What the exercise asks »
All of the data must be written out verbatim, with pictures excluded.
[[ Recorded information, beginning ]]
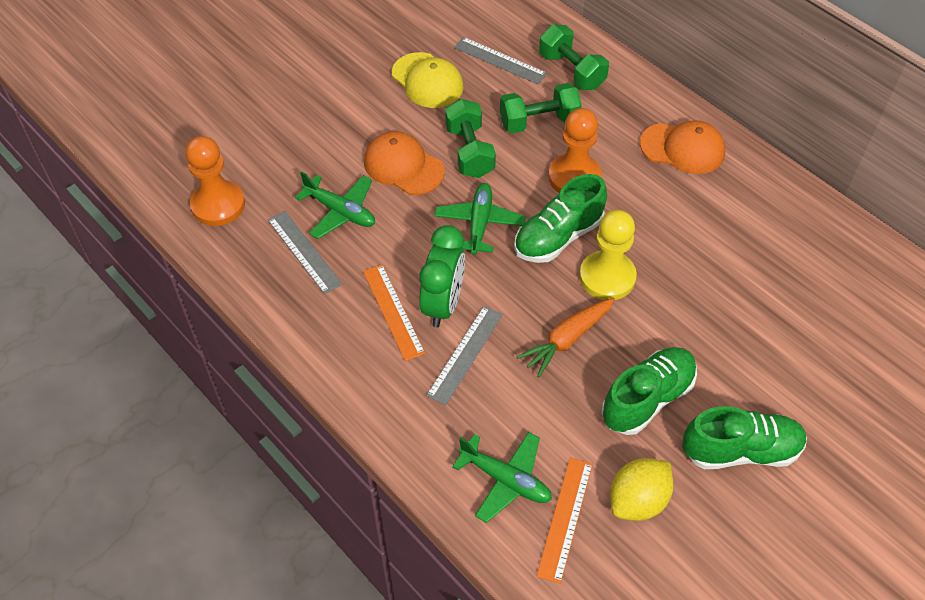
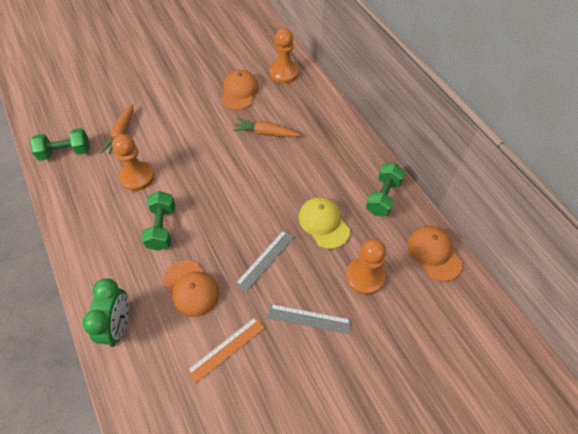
green plane: 3 -> 0
green shoe: 3 -> 0
grey ruler: 3 -> 2
orange cap: 2 -> 3
orange carrot: 1 -> 2
orange pawn: 2 -> 3
orange ruler: 2 -> 1
yellow lemon: 1 -> 0
yellow pawn: 1 -> 0

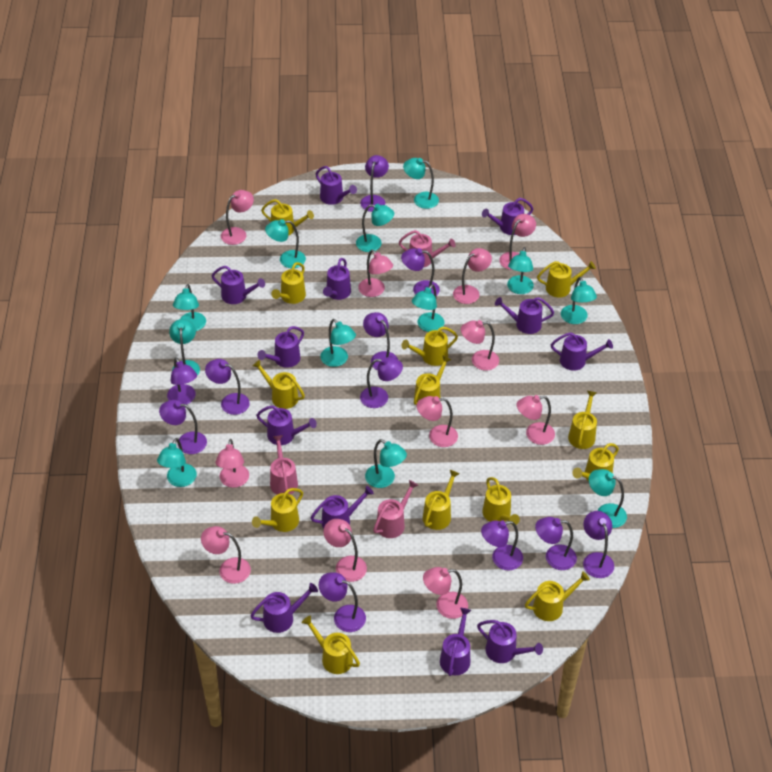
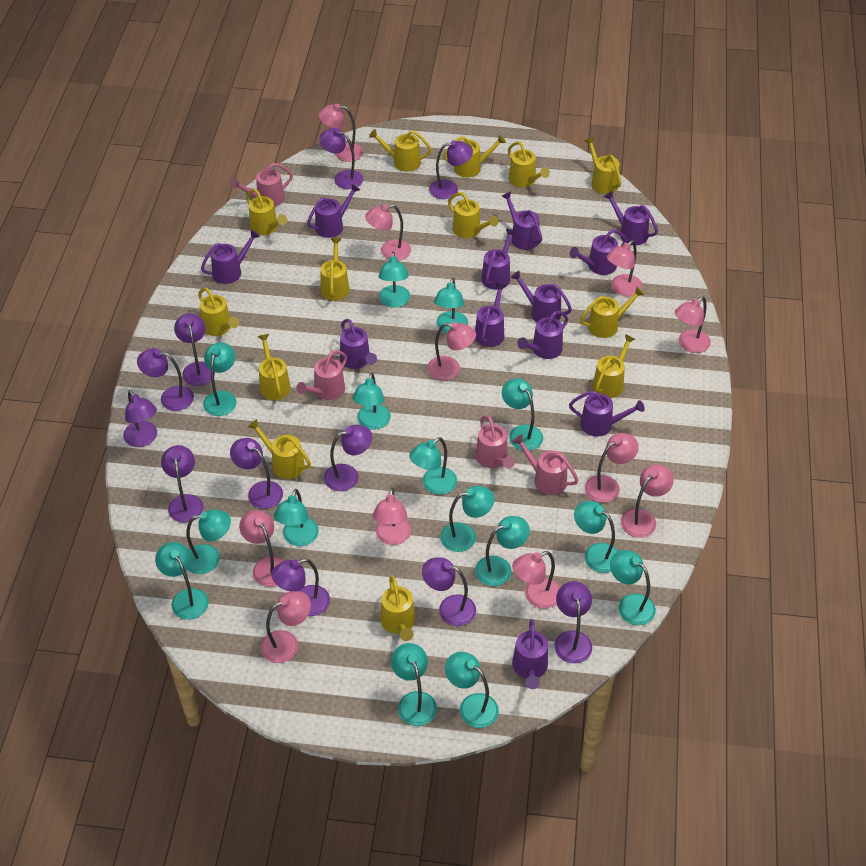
pink watering can: 3 -> 4
turquoise lamp: 12 -> 15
[[ Recorded information, end ]]
Written solution »
green plane: 3 -> 0
green shoe: 3 -> 0
grey ruler: 3 -> 2
orange cap: 2 -> 3
orange carrot: 1 -> 2
orange pawn: 2 -> 3
orange ruler: 2 -> 1
yellow lemon: 1 -> 0
yellow pawn: 1 -> 0

pink watering can: 3 -> 4
turquoise lamp: 12 -> 15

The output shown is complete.